## GIVEN DATA
►
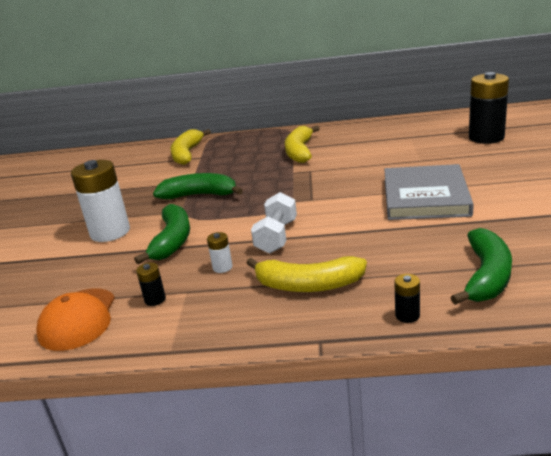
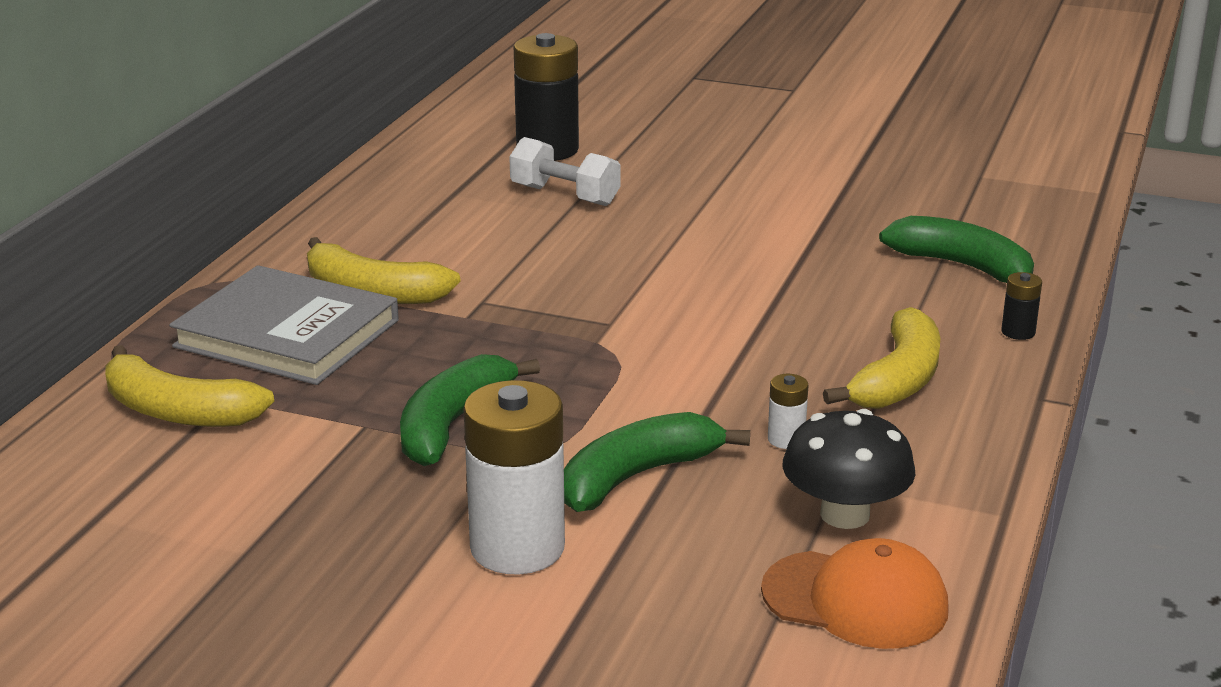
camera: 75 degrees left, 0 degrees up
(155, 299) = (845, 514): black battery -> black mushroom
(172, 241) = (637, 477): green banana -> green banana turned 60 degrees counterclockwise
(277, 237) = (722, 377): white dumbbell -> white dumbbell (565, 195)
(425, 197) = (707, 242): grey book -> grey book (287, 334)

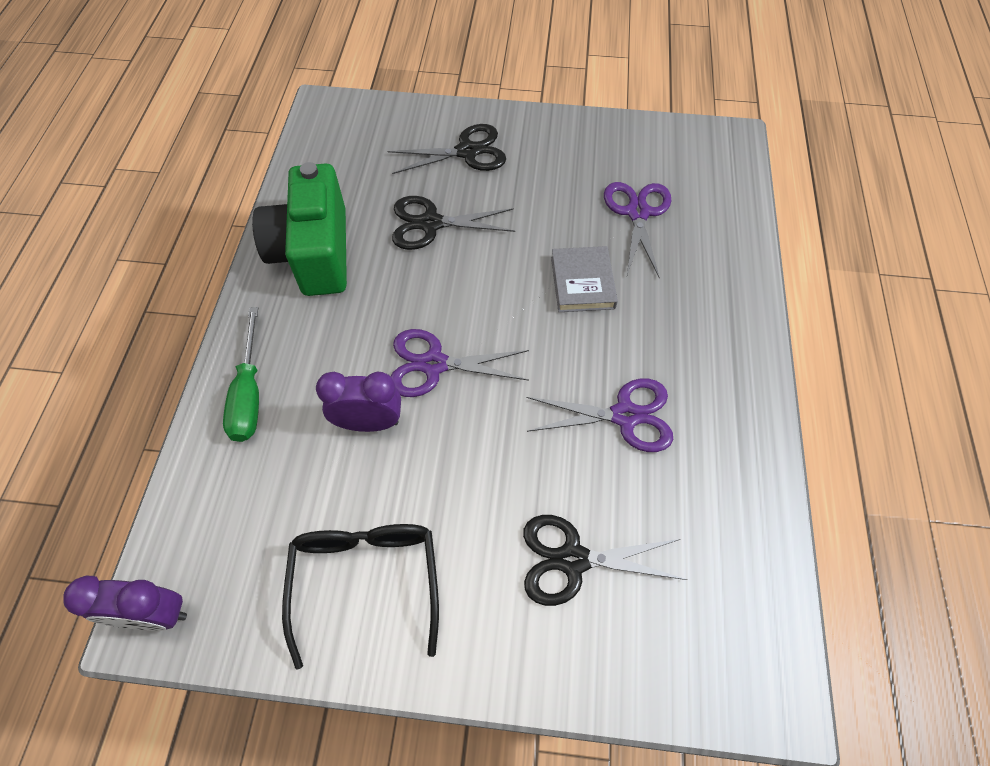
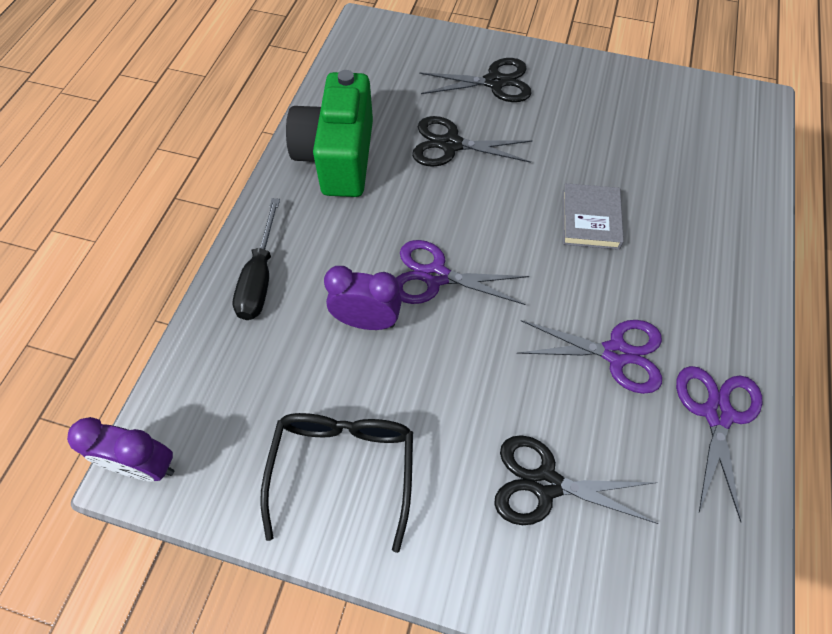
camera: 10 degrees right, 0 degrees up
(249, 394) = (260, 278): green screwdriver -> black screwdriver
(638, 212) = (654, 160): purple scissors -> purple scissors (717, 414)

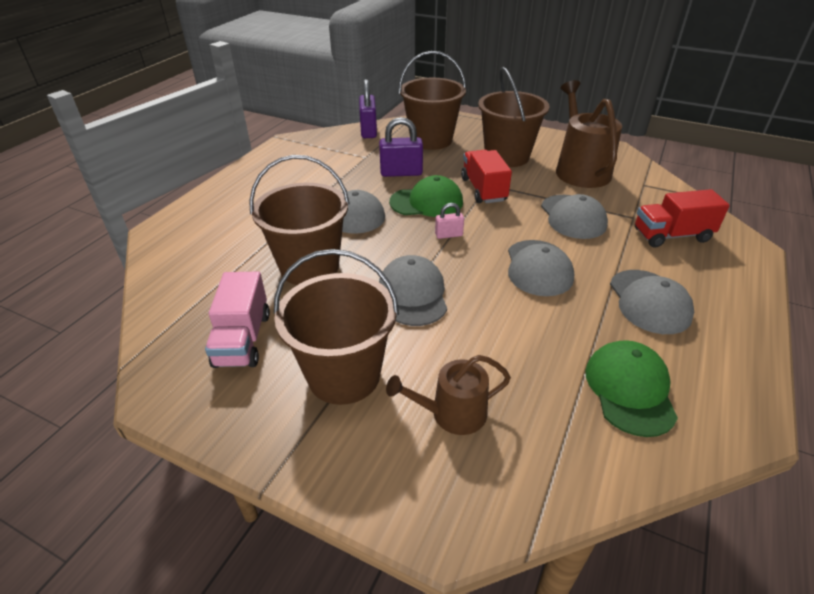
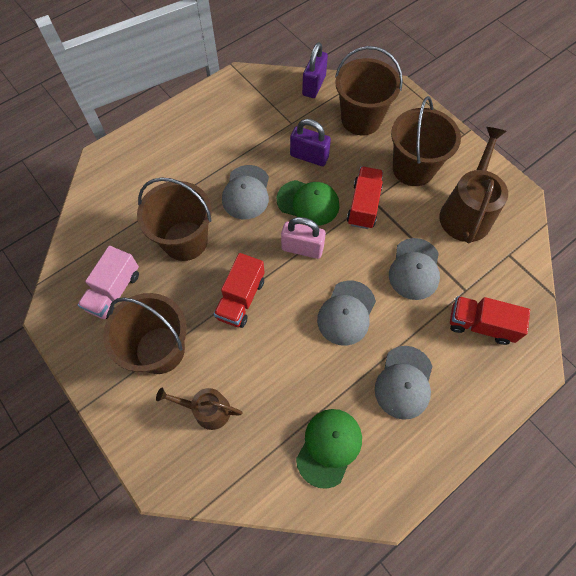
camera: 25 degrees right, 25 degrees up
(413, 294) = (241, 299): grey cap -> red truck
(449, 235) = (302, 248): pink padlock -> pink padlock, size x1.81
◄
## WHAT IS REQUIRED
Repeat exactly and only the lines from the start of the data above through the line that holds "(413, 294) = (241, 299): grey", inclusive. Pictures do not belong in the copy.

## FINISHED TASK
camera: 75 degrees left, 0 degrees up
(155, 299) = (845, 514): black battery -> black mushroom
(172, 241) = (637, 477): green banana -> green banana turned 60 degrees counterclockwise
(277, 237) = (722, 377): white dumbbell -> white dumbbell (565, 195)
(425, 197) = (707, 242): grey book -> grey book (287, 334)

camera: 10 degrees right, 0 degrees up
(249, 394) = (260, 278): green screwdriver -> black screwdriver
(638, 212) = (654, 160): purple scissors -> purple scissors (717, 414)

camera: 25 degrees right, 25 degrees up
(413, 294) = (241, 299): grey cap -> red truck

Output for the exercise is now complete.